Object state change records
= = = = =
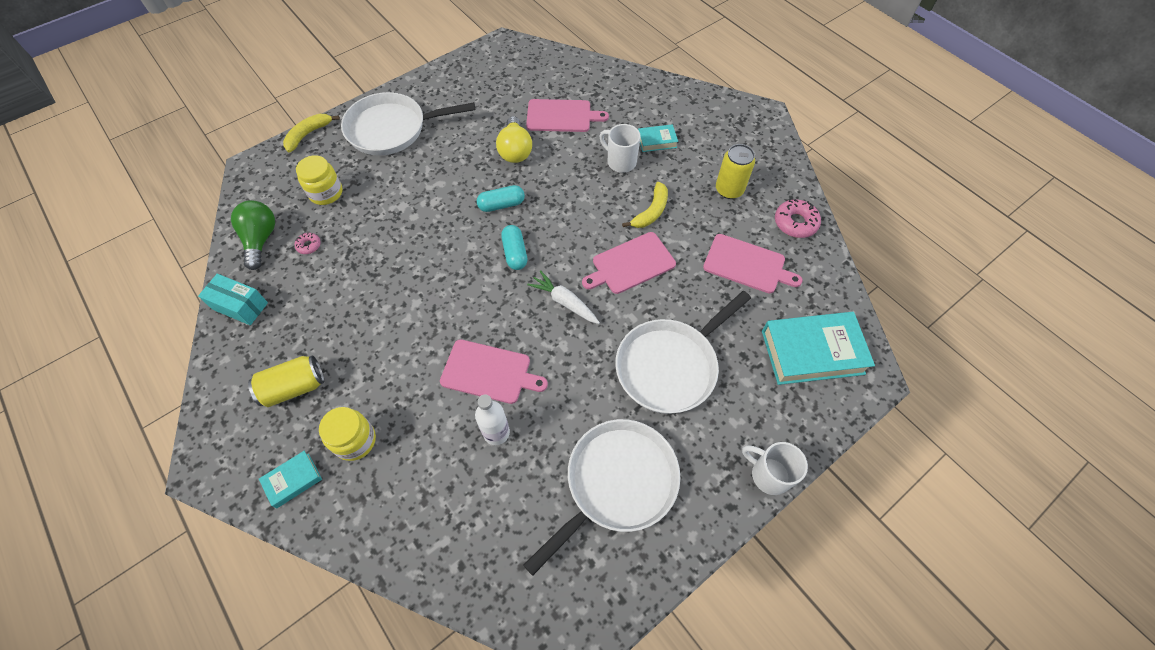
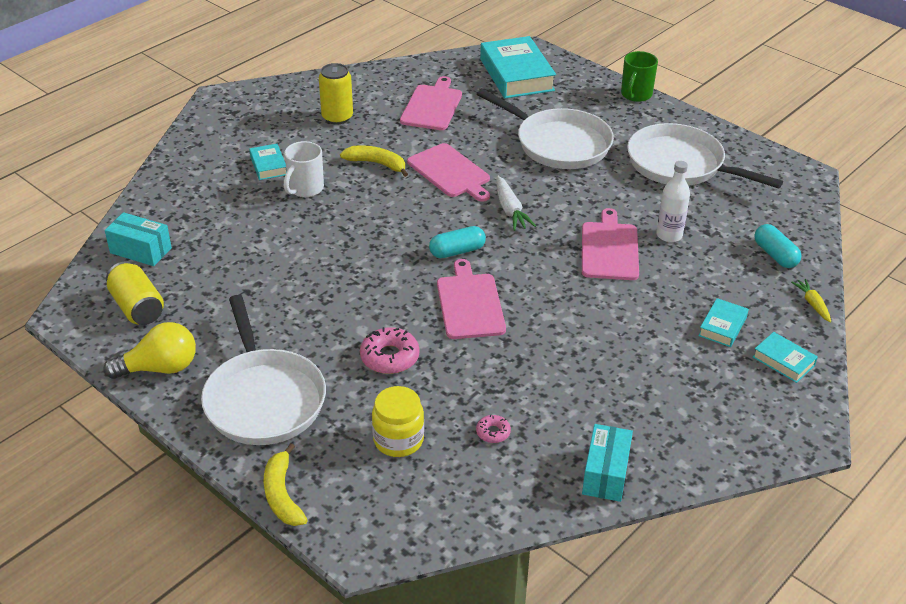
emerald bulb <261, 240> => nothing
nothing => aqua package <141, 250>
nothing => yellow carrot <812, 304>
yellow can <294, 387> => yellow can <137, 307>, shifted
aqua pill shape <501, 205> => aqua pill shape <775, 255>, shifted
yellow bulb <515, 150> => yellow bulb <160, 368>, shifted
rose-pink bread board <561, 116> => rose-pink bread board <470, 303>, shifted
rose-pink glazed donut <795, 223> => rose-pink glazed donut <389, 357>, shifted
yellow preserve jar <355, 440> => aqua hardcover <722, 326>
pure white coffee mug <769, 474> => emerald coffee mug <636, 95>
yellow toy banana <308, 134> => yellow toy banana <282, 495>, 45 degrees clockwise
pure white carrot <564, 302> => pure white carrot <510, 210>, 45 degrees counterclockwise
= = = = =
*What you need to do*: A word-for-word copy of all the data, without pictures, is the expected output.

*Output of the task*:
emerald bulb <261, 240> => nothing
nothing => aqua package <141, 250>
nothing => yellow carrot <812, 304>
yellow can <294, 387> => yellow can <137, 307>, shifted
aqua pill shape <501, 205> => aqua pill shape <775, 255>, shifted
yellow bulb <515, 150> => yellow bulb <160, 368>, shifted
rose-pink bread board <561, 116> => rose-pink bread board <470, 303>, shifted
rose-pink glazed donut <795, 223> => rose-pink glazed donut <389, 357>, shifted
yellow preserve jar <355, 440> => aqua hardcover <722, 326>
pure white coffee mug <769, 474> => emerald coffee mug <636, 95>
yellow toy banana <308, 134> => yellow toy banana <282, 495>, 45 degrees clockwise
pure white carrot <564, 302> => pure white carrot <510, 210>, 45 degrees counterclockwise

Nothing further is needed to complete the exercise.